> Exercise objective: Below are entries with pictures among them; reproduce exactly, and only, the lines from the one containing "U4 pin OUT: n6 -> n4" down to the one containing "U4: INA180 -> ZXCT1010", without the pictures.

> Data records:
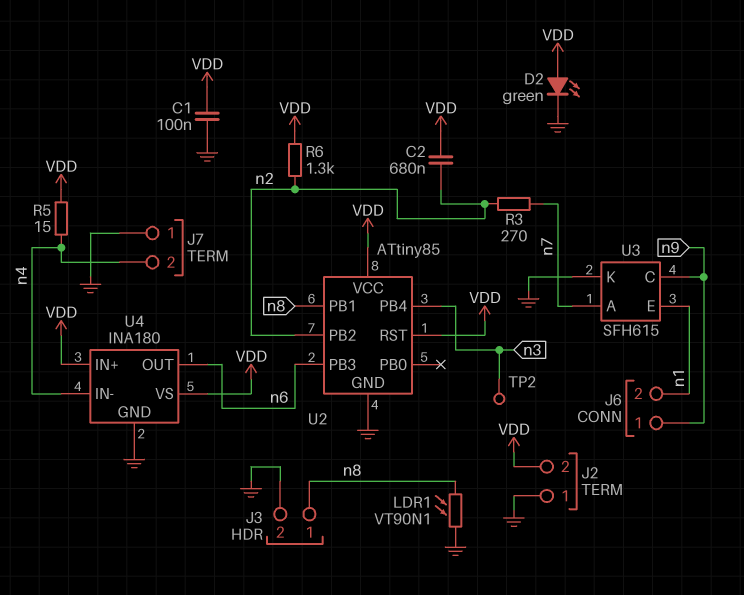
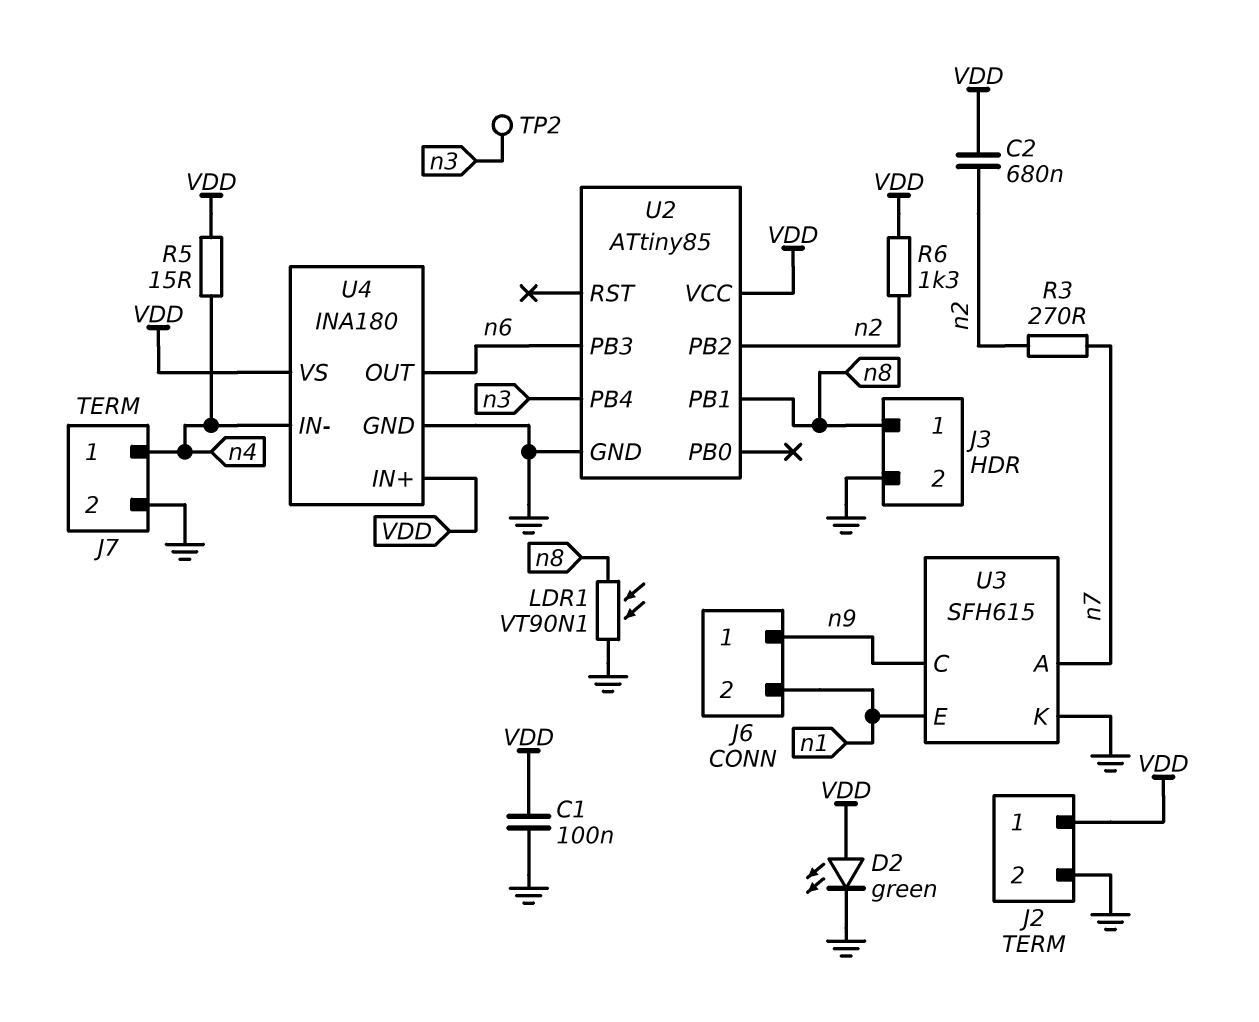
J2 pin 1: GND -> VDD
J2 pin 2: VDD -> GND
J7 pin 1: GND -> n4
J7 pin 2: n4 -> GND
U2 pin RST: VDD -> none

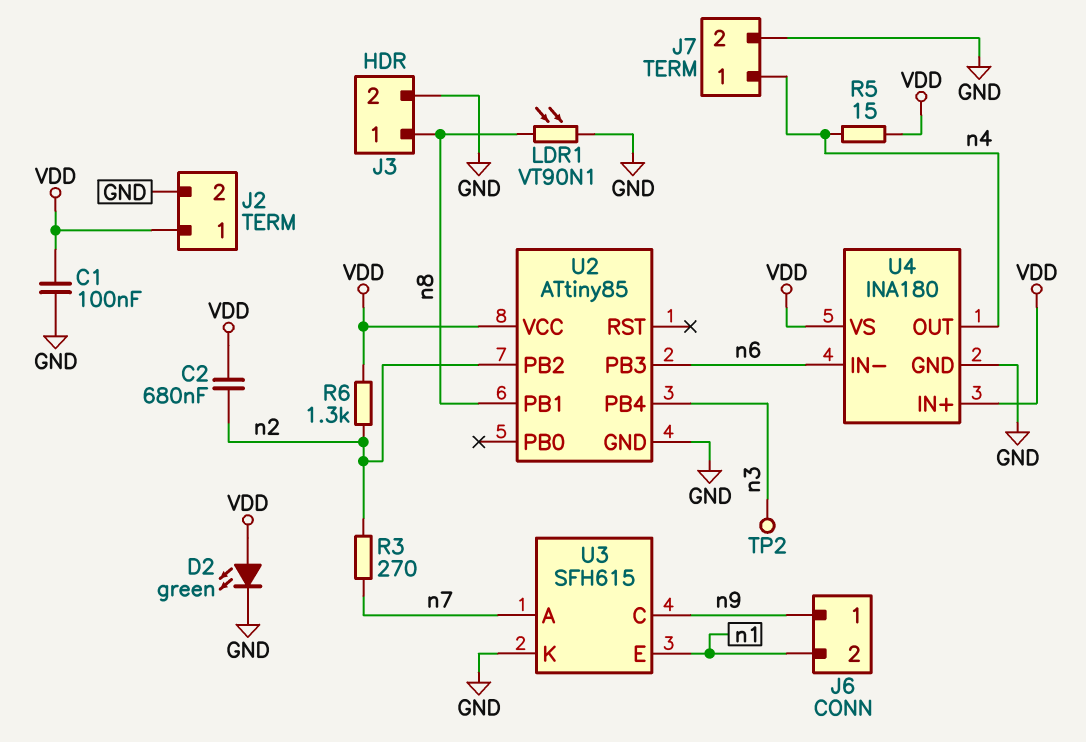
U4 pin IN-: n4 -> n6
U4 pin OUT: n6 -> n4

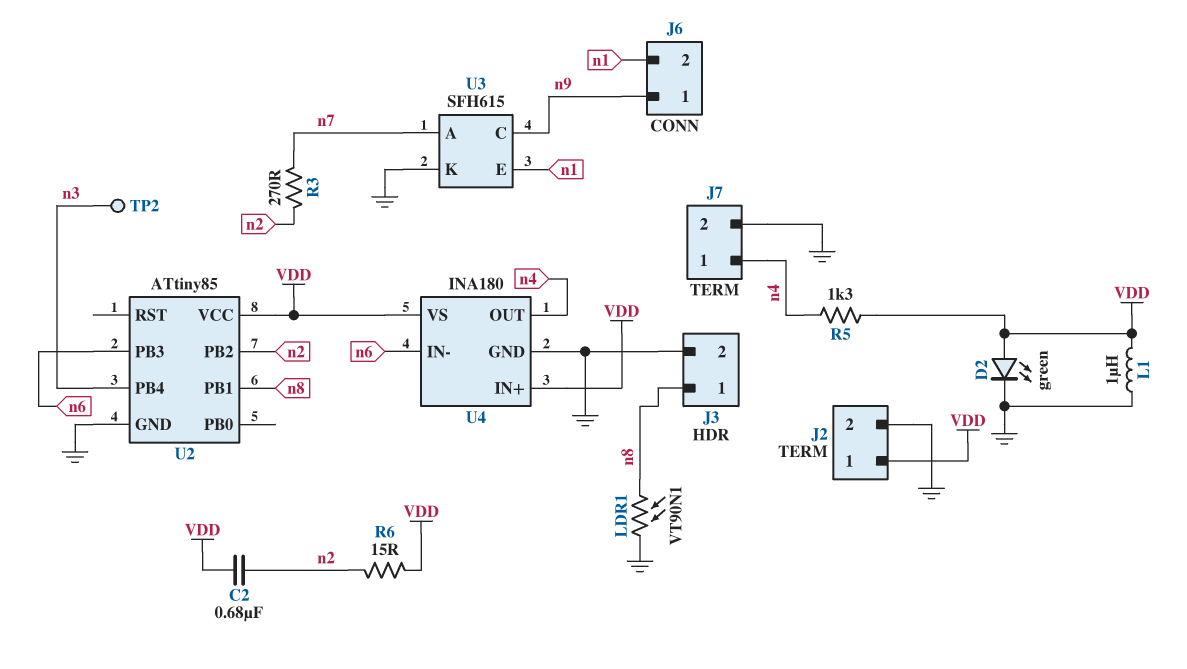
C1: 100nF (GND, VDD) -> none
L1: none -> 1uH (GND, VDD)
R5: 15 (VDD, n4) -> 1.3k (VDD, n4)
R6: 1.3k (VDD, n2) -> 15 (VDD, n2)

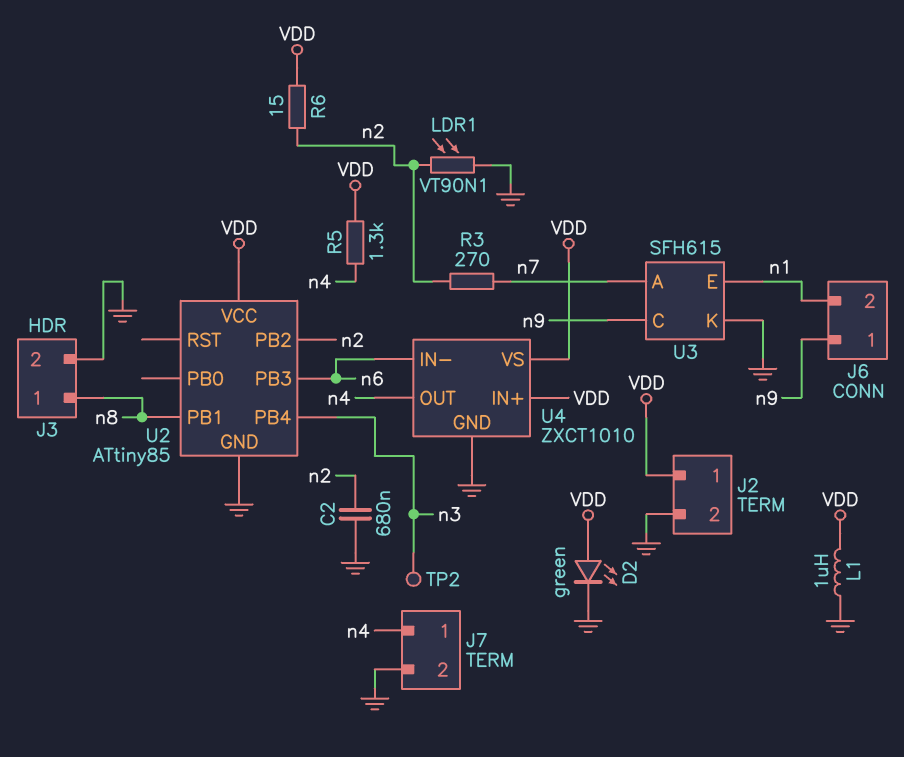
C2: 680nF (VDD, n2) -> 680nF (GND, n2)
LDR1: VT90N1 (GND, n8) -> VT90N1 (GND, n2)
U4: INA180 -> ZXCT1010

==

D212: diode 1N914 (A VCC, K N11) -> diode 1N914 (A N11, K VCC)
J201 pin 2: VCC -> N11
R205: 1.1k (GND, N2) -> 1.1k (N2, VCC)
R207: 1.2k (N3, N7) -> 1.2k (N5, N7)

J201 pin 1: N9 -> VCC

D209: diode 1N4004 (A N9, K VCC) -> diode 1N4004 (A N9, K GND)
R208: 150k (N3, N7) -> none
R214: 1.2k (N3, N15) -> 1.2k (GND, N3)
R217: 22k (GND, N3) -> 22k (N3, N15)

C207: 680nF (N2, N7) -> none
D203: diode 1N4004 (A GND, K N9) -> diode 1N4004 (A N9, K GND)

> Output for this task:
U4 pin OUT: n6 -> n4

C1: 100nF (GND, VDD) -> none
L1: none -> 1uH (GND, VDD)
R5: 15 (VDD, n4) -> 1.3k (VDD, n4)
R6: 1.3k (VDD, n2) -> 15 (VDD, n2)

C2: 680nF (VDD, n2) -> 680nF (GND, n2)
LDR1: VT90N1 (GND, n8) -> VT90N1 (GND, n2)
U4: INA180 -> ZXCT1010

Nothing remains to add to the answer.